Data to use:
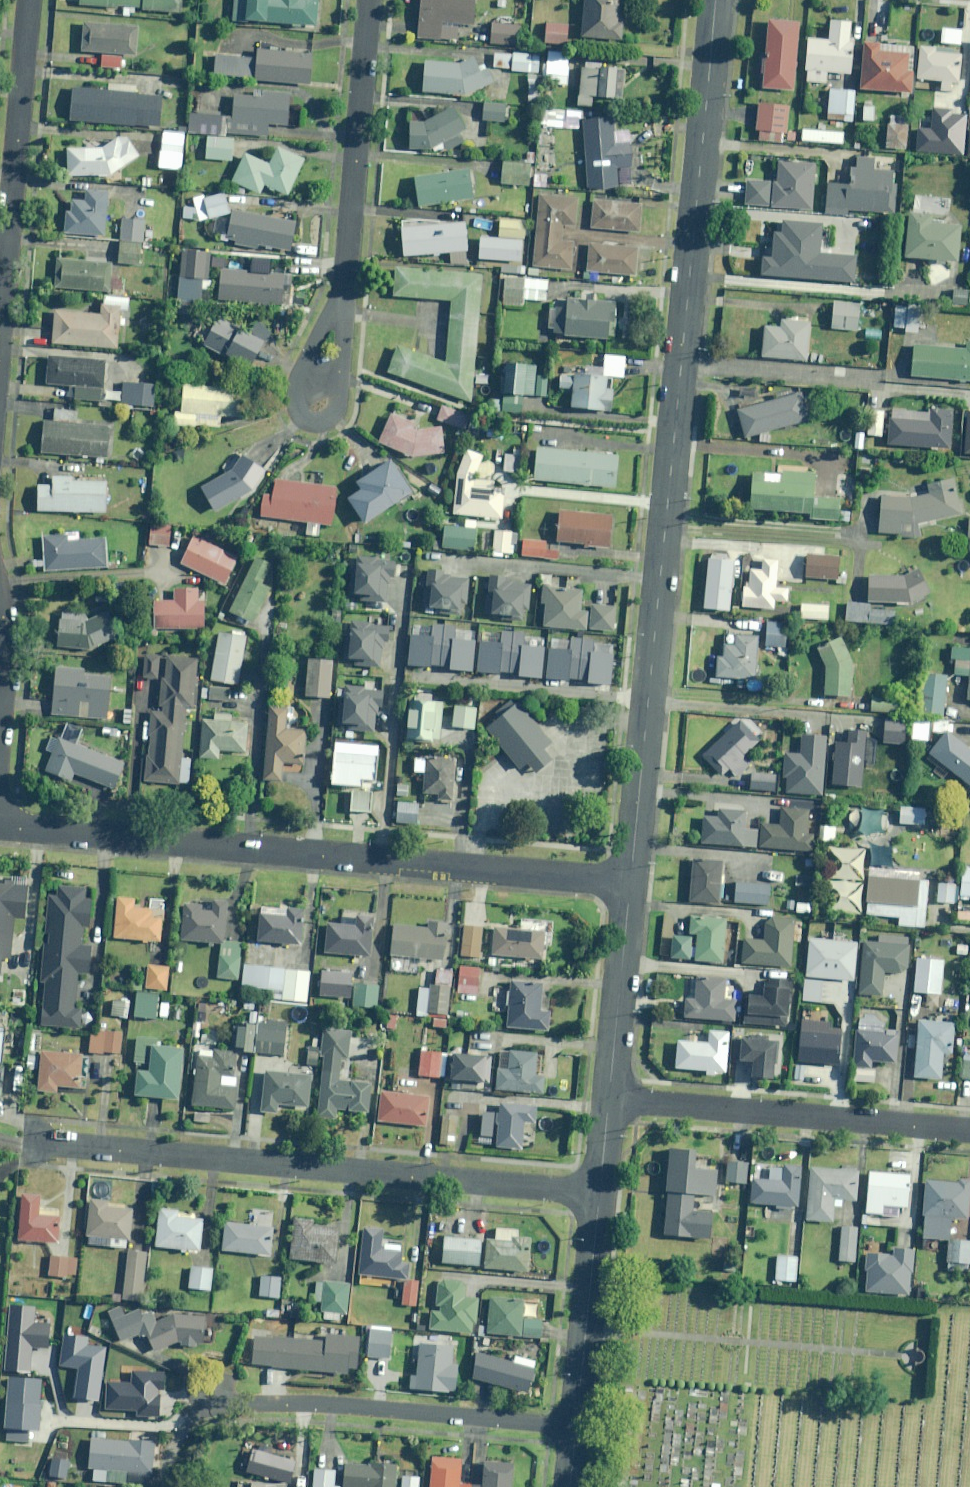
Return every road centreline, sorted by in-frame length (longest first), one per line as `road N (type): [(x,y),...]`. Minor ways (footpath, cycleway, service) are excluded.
road 1 (residential): [(715,0),(628,878)]
road 2 (residential): [(0,821),(628,878)]
road 3 (residential): [(21,1144),(599,1193)]
road 4 (residential): [(208,1395),(574,1426)]
road 5 (residential): [(969,1129),(609,1098)]
road 6 (residential): [(0,324),(28,0)]
road 7 (residential): [(344,292),(369,0)]
road 8 (residential): [(599,1193),(574,1426)]
road 9 (residential): [(344,292),(298,384),(305,419),(325,420),(334,408),(338,360)]
road 10 (residential): [(628,878),(609,1098)]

What this task involves: Write every entry out again exactly, images omitted.

Task answer:
Return every road centreline, sorted by in-frame length (longest first), one per line as `road N (type): [(x,y),...]`. Minor ways (footpath, cycleway, service) are excluded.
road 1 (residential): [(715,0),(628,878)]
road 2 (residential): [(0,821),(628,878)]
road 3 (residential): [(21,1144),(599,1193)]
road 4 (residential): [(208,1395),(574,1426)]
road 5 (residential): [(969,1129),(609,1098)]
road 6 (residential): [(0,324),(28,0)]
road 7 (residential): [(344,292),(369,0)]
road 8 (residential): [(599,1193),(574,1426)]
road 9 (residential): [(344,292),(298,384),(305,419),(325,420),(334,408),(338,360)]
road 10 (residential): [(628,878),(609,1098)]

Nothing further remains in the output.